━━━━━ Data provided ━━━━━
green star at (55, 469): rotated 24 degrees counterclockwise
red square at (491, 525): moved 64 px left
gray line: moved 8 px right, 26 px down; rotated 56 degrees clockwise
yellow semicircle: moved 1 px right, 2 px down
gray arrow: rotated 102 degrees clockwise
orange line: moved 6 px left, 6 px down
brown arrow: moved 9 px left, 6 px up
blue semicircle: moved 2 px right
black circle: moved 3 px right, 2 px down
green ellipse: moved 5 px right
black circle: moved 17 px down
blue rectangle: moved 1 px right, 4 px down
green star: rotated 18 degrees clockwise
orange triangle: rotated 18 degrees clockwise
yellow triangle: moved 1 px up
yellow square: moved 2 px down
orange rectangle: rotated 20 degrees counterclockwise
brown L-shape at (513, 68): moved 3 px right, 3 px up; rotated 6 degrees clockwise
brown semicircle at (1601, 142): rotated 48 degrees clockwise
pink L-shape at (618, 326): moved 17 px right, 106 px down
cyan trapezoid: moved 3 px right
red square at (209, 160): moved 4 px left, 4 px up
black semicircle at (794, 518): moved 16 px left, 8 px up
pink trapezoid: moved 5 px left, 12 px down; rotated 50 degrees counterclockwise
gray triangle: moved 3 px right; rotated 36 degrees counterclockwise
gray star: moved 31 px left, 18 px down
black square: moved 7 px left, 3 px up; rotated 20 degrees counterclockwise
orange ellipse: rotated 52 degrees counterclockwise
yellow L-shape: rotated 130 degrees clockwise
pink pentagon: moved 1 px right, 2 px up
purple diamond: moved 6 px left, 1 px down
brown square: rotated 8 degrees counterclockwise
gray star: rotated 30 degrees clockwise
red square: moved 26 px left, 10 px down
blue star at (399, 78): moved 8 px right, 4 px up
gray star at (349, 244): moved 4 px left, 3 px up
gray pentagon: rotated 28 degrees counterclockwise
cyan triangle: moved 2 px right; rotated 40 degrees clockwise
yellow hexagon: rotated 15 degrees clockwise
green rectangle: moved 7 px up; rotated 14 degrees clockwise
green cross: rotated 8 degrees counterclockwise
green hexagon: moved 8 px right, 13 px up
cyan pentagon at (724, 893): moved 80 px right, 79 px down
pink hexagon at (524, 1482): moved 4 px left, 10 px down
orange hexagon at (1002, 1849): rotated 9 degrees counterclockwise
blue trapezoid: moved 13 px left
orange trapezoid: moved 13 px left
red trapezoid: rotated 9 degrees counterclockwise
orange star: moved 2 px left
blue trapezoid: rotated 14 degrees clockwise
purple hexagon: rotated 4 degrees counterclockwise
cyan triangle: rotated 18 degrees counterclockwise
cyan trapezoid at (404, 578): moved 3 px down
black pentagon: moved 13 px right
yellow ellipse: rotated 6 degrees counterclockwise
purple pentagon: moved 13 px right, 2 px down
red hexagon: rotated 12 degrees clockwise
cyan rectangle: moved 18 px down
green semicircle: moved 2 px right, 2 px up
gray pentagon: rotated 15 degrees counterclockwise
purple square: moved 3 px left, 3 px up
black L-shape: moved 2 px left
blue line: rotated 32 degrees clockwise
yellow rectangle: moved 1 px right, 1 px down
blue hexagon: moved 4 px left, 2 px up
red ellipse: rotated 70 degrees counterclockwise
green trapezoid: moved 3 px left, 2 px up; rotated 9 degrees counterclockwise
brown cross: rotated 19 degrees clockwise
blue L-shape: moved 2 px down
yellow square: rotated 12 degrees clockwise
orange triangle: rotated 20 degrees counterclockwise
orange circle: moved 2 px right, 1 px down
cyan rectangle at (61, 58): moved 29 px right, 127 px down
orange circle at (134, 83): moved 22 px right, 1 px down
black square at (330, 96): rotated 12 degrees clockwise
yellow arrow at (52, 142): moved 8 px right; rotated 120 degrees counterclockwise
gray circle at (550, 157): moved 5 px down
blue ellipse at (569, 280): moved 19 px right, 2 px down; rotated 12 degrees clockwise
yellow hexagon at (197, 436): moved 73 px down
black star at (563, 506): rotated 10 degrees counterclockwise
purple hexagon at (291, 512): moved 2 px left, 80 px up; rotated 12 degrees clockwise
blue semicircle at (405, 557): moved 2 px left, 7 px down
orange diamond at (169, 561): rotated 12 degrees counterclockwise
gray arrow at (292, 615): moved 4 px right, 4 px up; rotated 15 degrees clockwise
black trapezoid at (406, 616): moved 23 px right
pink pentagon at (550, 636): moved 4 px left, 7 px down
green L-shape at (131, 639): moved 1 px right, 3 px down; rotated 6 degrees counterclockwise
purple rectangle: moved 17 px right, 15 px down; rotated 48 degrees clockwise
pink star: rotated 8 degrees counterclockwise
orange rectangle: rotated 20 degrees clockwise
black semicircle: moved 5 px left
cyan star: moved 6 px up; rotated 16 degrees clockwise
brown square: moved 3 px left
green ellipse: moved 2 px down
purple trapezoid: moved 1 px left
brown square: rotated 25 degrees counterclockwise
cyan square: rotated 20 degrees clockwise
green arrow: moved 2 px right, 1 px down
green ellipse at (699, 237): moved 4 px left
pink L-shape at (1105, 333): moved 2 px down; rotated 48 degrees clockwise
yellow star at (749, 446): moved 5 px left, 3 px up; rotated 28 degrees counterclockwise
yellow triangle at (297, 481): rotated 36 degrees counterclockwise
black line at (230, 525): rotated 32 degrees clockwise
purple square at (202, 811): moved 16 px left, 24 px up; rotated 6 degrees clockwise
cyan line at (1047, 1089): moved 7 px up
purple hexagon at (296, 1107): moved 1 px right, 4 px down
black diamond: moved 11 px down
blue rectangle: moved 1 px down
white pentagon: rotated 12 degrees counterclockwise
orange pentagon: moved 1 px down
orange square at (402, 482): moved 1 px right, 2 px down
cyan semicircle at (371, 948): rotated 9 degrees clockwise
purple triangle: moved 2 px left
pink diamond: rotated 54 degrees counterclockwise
━━━━━
* _Your objective_:
Write the complete data out, exactly as above.

* _Answer to this problem_:
green star at (55, 469): rotated 24 degrees counterclockwise
red square at (491, 525): moved 64 px left
gray line: moved 8 px right, 26 px down; rotated 56 degrees clockwise
yellow semicircle: moved 1 px right, 2 px down
gray arrow: rotated 102 degrees clockwise
orange line: moved 6 px left, 6 px down
brown arrow: moved 9 px left, 6 px up
blue semicircle: moved 2 px right
black circle: moved 3 px right, 2 px down
green ellipse: moved 5 px right
black circle: moved 17 px down
blue rectangle: moved 1 px right, 4 px down
green star: rotated 18 degrees clockwise
orange triangle: rotated 18 degrees clockwise
yellow triangle: moved 1 px up
yellow square: moved 2 px down
orange rectangle: rotated 20 degrees counterclockwise
brown L-shape at (513, 68): moved 3 px right, 3 px up; rotated 6 degrees clockwise
brown semicircle at (1601, 142): rotated 48 degrees clockwise
pink L-shape at (618, 326): moved 17 px right, 106 px down
cyan trapezoid: moved 3 px right
red square at (209, 160): moved 4 px left, 4 px up
black semicircle at (794, 518): moved 16 px left, 8 px up
pink trapezoid: moved 5 px left, 12 px down; rotated 50 degrees counterclockwise
gray triangle: moved 3 px right; rotated 36 degrees counterclockwise
gray star: moved 31 px left, 18 px down
black square: moved 7 px left, 3 px up; rotated 20 degrees counterclockwise
orange ellipse: rotated 52 degrees counterclockwise
yellow L-shape: rotated 130 degrees clockwise
pink pentagon: moved 1 px right, 2 px up
purple diamond: moved 6 px left, 1 px down
brown square: rotated 8 degrees counterclockwise
gray star: rotated 30 degrees clockwise
red square: moved 26 px left, 10 px down
blue star at (399, 78): moved 8 px right, 4 px up
gray star at (349, 244): moved 4 px left, 3 px up
gray pentagon: rotated 28 degrees counterclockwise
cyan triangle: moved 2 px right; rotated 40 degrees clockwise
yellow hexagon: rotated 15 degrees clockwise
green rectangle: moved 7 px up; rotated 14 degrees clockwise
green cross: rotated 8 degrees counterclockwise
green hexagon: moved 8 px right, 13 px up
cyan pentagon at (724, 893): moved 80 px right, 79 px down
pink hexagon at (524, 1482): moved 4 px left, 10 px down
orange hexagon at (1002, 1849): rotated 9 degrees counterclockwise
blue trapezoid: moved 13 px left
orange trapezoid: moved 13 px left
red trapezoid: rotated 9 degrees counterclockwise
orange star: moved 2 px left
blue trapezoid: rotated 14 degrees clockwise
purple hexagon: rotated 4 degrees counterclockwise
cyan triangle: rotated 18 degrees counterclockwise
cyan trapezoid at (404, 578): moved 3 px down
black pentagon: moved 13 px right
yellow ellipse: rotated 6 degrees counterclockwise
purple pentagon: moved 13 px right, 2 px down
red hexagon: rotated 12 degrees clockwise
cyan rectangle: moved 18 px down
green semicircle: moved 2 px right, 2 px up
gray pentagon: rotated 15 degrees counterclockwise
purple square: moved 3 px left, 3 px up
black L-shape: moved 2 px left
blue line: rotated 32 degrees clockwise
yellow rectangle: moved 1 px right, 1 px down
blue hexagon: moved 4 px left, 2 px up
red ellipse: rotated 70 degrees counterclockwise
green trapezoid: moved 3 px left, 2 px up; rotated 9 degrees counterclockwise
brown cross: rotated 19 degrees clockwise
blue L-shape: moved 2 px down
yellow square: rotated 12 degrees clockwise
orange triangle: rotated 20 degrees counterclockwise
orange circle: moved 2 px right, 1 px down
cyan rectangle at (61, 58): moved 29 px right, 127 px down
orange circle at (134, 83): moved 22 px right, 1 px down
black square at (330, 96): rotated 12 degrees clockwise
yellow arrow at (52, 142): moved 8 px right; rotated 120 degrees counterclockwise
gray circle at (550, 157): moved 5 px down
blue ellipse at (569, 280): moved 19 px right, 2 px down; rotated 12 degrees clockwise
yellow hexagon at (197, 436): moved 73 px down
black star at (563, 506): rotated 10 degrees counterclockwise
purple hexagon at (291, 512): moved 2 px left, 80 px up; rotated 12 degrees clockwise
blue semicircle at (405, 557): moved 2 px left, 7 px down
orange diamond at (169, 561): rotated 12 degrees counterclockwise
gray arrow at (292, 615): moved 4 px right, 4 px up; rotated 15 degrees clockwise
black trapezoid at (406, 616): moved 23 px right
pink pentagon at (550, 636): moved 4 px left, 7 px down
green L-shape at (131, 639): moved 1 px right, 3 px down; rotated 6 degrees counterclockwise
purple rectangle: moved 17 px right, 15 px down; rotated 48 degrees clockwise
pink star: rotated 8 degrees counterclockwise
orange rectangle: rotated 20 degrees clockwise
black semicircle: moved 5 px left
cyan star: moved 6 px up; rotated 16 degrees clockwise
brown square: moved 3 px left
green ellipse: moved 2 px down
purple trapezoid: moved 1 px left
brown square: rotated 25 degrees counterclockwise
cyan square: rotated 20 degrees clockwise
green arrow: moved 2 px right, 1 px down
green ellipse at (699, 237): moved 4 px left
pink L-shape at (1105, 333): moved 2 px down; rotated 48 degrees clockwise
yellow star at (749, 446): moved 5 px left, 3 px up; rotated 28 degrees counterclockwise
yellow triangle at (297, 481): rotated 36 degrees counterclockwise
black line at (230, 525): rotated 32 degrees clockwise
purple square at (202, 811): moved 16 px left, 24 px up; rotated 6 degrees clockwise
cyan line at (1047, 1089): moved 7 px up
purple hexagon at (296, 1107): moved 1 px right, 4 px down
black diamond: moved 11 px down
blue rectangle: moved 1 px down
white pentagon: rotated 12 degrees counterclockwise
orange pentagon: moved 1 px down
orange square at (402, 482): moved 1 px right, 2 px down
cyan semicircle at (371, 948): rotated 9 degrees clockwise
purple triangle: moved 2 px left
pink diamond: rotated 54 degrees counterclockwise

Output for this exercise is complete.